Modification records:
____________
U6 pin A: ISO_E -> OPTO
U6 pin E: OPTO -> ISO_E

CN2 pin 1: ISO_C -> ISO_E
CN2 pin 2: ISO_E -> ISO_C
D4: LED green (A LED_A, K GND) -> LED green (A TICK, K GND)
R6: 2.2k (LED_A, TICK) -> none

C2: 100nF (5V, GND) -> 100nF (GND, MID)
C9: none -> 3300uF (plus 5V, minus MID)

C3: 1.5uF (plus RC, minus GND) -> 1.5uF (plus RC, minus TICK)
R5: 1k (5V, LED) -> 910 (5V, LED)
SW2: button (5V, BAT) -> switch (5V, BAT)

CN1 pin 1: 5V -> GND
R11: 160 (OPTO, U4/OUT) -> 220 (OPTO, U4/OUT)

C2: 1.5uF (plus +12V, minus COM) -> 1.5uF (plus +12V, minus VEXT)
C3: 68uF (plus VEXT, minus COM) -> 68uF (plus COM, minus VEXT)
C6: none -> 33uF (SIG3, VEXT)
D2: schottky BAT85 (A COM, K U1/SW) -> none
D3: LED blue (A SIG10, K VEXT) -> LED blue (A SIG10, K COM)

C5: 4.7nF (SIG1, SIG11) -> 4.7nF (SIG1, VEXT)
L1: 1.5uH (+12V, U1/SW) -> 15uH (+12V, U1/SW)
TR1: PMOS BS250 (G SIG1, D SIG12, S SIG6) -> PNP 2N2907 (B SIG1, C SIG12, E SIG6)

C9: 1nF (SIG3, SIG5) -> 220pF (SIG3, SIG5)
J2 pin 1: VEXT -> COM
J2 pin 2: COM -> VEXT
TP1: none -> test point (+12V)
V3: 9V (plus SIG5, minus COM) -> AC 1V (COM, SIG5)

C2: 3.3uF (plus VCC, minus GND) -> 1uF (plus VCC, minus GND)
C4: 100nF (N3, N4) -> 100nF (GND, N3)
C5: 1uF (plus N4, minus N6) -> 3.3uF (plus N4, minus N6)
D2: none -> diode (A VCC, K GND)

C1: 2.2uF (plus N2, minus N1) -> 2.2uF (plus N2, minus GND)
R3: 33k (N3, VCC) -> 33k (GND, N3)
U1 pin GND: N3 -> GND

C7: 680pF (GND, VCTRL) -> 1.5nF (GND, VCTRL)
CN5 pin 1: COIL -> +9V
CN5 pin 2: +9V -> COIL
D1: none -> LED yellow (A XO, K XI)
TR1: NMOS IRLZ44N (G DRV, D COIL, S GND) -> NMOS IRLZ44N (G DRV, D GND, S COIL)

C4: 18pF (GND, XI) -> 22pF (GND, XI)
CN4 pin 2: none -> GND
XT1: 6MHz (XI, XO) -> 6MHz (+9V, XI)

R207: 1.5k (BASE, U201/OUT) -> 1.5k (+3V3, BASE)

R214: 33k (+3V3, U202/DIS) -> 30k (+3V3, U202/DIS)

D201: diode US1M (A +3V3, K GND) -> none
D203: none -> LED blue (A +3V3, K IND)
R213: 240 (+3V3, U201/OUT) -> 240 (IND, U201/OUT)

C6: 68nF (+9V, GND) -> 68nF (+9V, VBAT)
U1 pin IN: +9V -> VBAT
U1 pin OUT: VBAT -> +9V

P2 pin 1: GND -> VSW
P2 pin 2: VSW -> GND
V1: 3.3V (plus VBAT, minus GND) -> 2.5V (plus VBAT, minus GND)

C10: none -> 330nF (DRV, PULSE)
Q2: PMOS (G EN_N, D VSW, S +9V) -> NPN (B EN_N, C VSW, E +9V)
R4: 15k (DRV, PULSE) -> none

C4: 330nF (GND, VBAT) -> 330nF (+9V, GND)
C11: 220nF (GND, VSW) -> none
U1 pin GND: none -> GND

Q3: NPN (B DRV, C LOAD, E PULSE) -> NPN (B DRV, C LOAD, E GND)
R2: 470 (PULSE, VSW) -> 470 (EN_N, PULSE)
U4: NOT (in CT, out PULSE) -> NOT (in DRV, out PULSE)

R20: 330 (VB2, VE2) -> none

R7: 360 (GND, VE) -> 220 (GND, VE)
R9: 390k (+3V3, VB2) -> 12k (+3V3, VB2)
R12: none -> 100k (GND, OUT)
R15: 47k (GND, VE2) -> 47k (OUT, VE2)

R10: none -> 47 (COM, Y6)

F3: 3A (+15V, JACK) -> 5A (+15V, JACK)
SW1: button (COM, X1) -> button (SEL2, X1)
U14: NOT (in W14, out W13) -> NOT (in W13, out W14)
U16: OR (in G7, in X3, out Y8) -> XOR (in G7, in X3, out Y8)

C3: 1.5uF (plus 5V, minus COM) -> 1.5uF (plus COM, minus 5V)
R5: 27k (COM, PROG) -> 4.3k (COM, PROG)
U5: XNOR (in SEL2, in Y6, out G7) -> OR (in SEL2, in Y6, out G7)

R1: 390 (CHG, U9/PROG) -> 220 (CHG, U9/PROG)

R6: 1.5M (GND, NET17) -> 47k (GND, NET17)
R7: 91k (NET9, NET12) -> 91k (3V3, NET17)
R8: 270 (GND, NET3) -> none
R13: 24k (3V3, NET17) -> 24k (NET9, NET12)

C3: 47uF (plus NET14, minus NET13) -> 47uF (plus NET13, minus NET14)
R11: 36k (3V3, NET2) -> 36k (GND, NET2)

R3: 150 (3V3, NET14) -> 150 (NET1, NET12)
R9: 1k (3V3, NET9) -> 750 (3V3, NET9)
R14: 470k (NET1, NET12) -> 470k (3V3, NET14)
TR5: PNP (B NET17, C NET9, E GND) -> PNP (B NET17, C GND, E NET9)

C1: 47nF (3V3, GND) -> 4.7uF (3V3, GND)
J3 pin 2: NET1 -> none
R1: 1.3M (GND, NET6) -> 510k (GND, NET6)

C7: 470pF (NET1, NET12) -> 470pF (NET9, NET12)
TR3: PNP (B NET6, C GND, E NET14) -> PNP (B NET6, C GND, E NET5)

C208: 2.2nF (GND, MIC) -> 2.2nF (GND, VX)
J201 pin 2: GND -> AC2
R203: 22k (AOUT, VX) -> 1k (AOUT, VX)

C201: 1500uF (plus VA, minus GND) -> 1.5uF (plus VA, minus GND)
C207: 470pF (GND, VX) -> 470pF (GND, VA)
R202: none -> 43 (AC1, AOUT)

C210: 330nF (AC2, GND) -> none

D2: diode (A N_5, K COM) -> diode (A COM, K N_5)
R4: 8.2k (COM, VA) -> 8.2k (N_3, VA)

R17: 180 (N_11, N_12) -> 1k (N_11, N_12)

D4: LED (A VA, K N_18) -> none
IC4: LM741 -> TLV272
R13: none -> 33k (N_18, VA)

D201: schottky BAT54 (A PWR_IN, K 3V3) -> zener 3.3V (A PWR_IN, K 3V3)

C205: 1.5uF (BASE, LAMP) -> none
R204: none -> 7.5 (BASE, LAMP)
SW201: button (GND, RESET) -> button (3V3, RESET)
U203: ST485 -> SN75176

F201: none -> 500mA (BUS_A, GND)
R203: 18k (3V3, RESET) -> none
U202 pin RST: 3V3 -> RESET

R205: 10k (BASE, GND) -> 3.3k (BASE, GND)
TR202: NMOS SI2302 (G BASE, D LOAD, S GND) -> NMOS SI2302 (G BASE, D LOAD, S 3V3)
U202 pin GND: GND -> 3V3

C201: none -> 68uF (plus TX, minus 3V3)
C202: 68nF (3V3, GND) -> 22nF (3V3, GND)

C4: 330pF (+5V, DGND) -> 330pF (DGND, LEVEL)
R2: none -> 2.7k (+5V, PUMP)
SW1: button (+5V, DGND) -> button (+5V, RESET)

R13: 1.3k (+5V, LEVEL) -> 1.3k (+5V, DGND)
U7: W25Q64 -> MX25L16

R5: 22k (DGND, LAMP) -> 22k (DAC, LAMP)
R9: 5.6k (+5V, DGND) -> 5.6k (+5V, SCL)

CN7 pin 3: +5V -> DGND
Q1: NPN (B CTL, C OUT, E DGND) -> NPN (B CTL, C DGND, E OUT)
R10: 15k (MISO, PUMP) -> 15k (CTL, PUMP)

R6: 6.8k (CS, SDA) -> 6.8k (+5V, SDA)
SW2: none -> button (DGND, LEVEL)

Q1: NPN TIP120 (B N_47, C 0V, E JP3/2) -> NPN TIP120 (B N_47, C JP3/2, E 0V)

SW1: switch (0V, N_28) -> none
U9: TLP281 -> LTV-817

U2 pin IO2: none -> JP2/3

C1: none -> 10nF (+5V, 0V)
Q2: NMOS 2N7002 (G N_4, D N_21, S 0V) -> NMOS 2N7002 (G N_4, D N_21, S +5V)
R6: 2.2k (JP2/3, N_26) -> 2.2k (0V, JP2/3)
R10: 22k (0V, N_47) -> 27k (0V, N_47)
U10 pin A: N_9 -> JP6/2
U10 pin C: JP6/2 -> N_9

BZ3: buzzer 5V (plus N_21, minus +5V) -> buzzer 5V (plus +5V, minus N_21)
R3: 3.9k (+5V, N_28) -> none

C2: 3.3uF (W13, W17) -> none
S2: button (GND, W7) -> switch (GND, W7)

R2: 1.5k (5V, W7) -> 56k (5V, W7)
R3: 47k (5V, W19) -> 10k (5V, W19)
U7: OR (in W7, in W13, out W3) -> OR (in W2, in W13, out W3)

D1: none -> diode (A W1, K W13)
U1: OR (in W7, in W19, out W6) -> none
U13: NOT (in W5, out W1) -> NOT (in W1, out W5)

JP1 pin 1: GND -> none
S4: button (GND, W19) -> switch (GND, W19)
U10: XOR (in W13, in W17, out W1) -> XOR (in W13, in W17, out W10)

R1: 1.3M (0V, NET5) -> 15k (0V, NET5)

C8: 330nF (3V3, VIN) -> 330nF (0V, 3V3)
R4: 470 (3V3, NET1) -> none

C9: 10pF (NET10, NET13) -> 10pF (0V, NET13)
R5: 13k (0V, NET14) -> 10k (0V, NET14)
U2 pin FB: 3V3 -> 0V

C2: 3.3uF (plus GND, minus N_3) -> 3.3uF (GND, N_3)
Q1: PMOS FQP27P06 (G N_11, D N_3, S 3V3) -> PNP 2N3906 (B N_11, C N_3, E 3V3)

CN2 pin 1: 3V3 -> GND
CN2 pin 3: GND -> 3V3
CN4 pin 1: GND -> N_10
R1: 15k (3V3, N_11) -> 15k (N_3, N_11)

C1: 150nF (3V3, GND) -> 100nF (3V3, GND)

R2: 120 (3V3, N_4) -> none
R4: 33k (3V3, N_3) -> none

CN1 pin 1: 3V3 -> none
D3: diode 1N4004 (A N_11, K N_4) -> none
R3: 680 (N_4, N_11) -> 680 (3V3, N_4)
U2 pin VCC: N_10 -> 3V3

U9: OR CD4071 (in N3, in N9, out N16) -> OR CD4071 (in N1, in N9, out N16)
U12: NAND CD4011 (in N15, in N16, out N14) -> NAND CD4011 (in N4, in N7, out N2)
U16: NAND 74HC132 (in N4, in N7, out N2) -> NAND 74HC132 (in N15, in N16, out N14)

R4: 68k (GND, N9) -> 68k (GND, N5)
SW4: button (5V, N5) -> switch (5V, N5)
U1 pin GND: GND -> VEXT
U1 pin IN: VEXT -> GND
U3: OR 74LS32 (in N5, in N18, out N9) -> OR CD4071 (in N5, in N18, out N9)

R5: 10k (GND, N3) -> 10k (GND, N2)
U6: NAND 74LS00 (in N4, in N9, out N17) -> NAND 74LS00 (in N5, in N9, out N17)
____________
§ What the task asks
Once you have read the records above, say how many of their lines contain the word "PUMP", giving only that figure.

§ Task solution
2